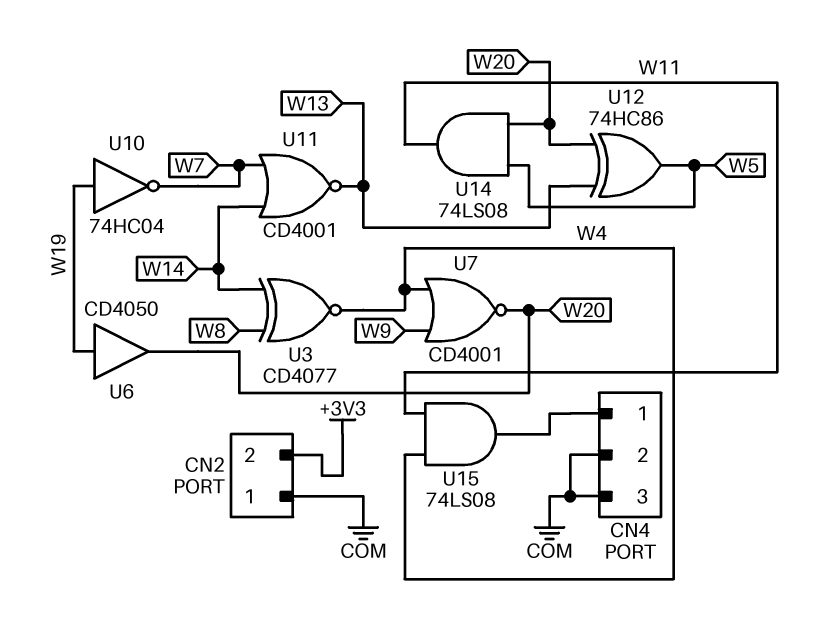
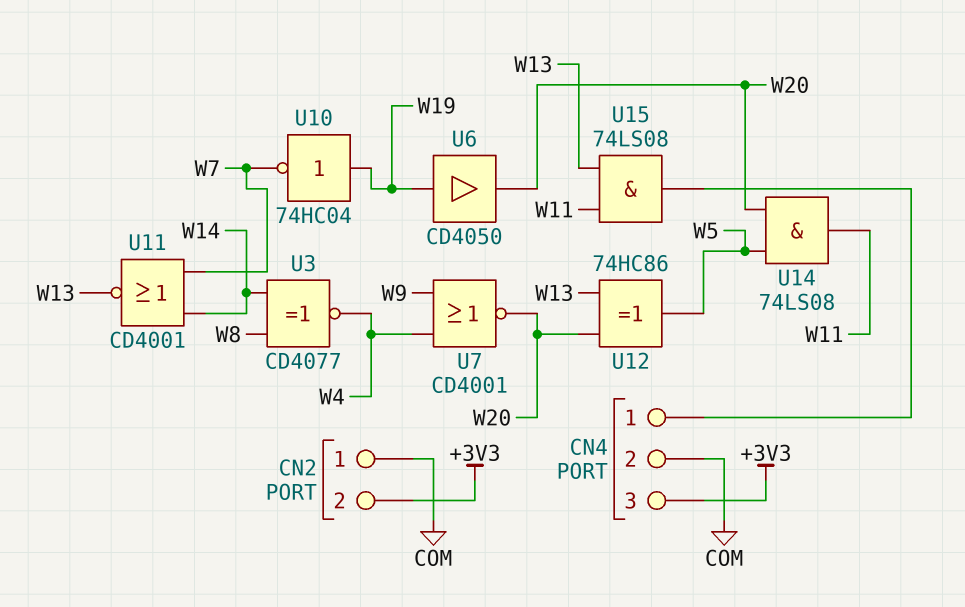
CN4 pin 3: COM -> +3V3
U15: AND 74LS08 (in W4, in W11, out CN4/1) -> AND 74LS08 (in W11, in W13, out CN4/1)

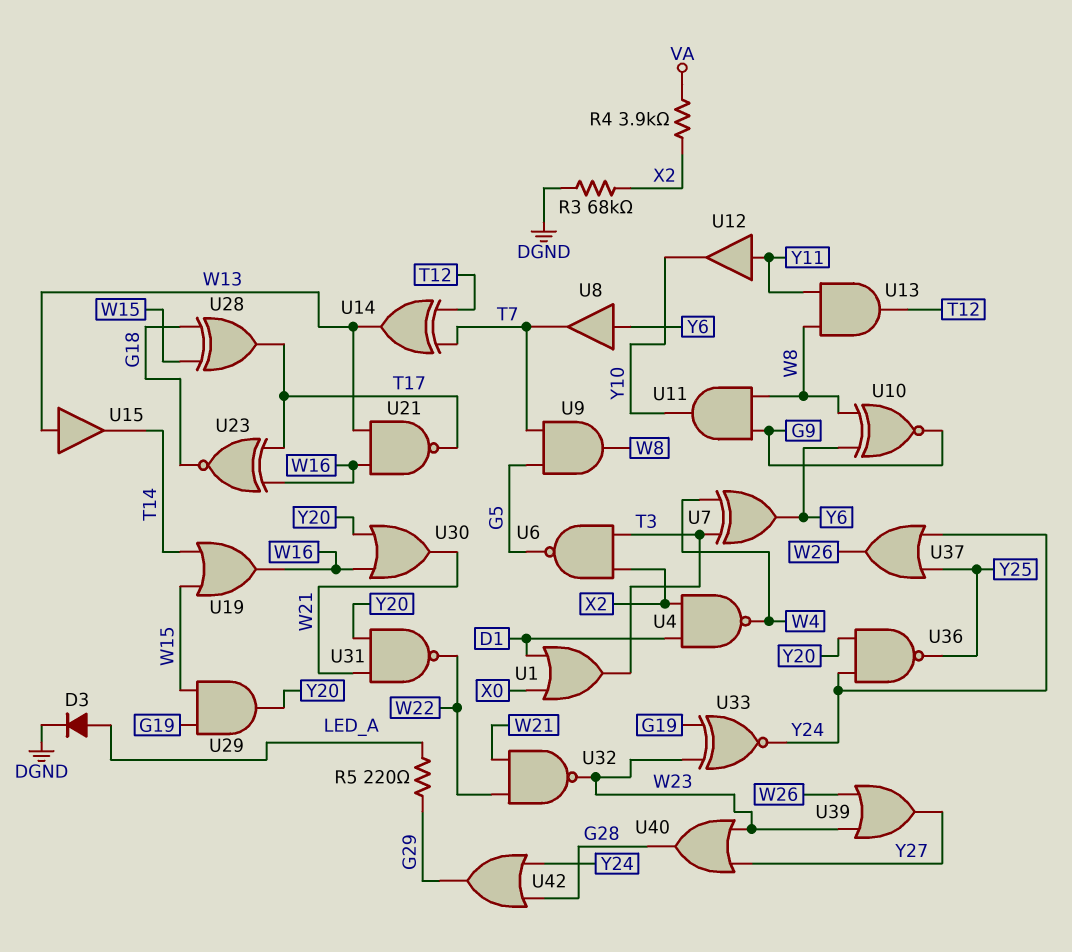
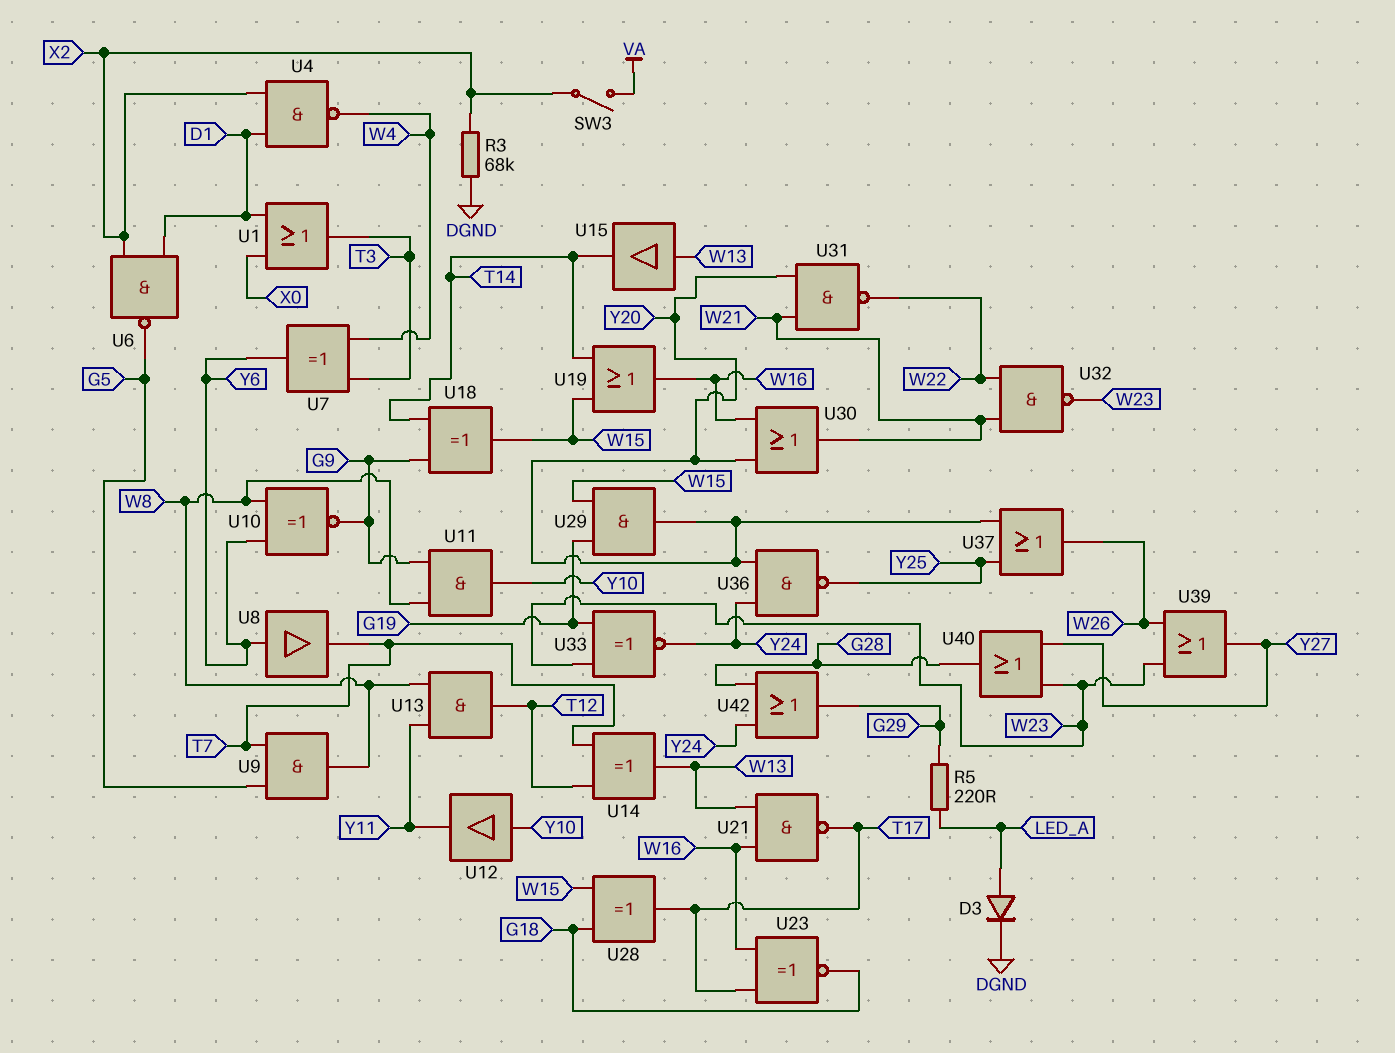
R4: 3.9k (VA, X2) -> none
SW3: none -> switch (VA, X2)
U6: NAND (in T3, in X2, out G5) -> NAND (in D1, in X2, out G5)
U12: buffer (in Y11, out Y10) -> buffer (in Y10, out Y11)
U18: none -> XOR (in G9, in T14, out W15)
U37: OR (in Y24, in Y25, out W26) -> OR (in Y20, in Y25, out W26)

· · · · ·

**Brief:**
Find how many of the lines above have the word "none" in them. State only that number.

**Task result:**
3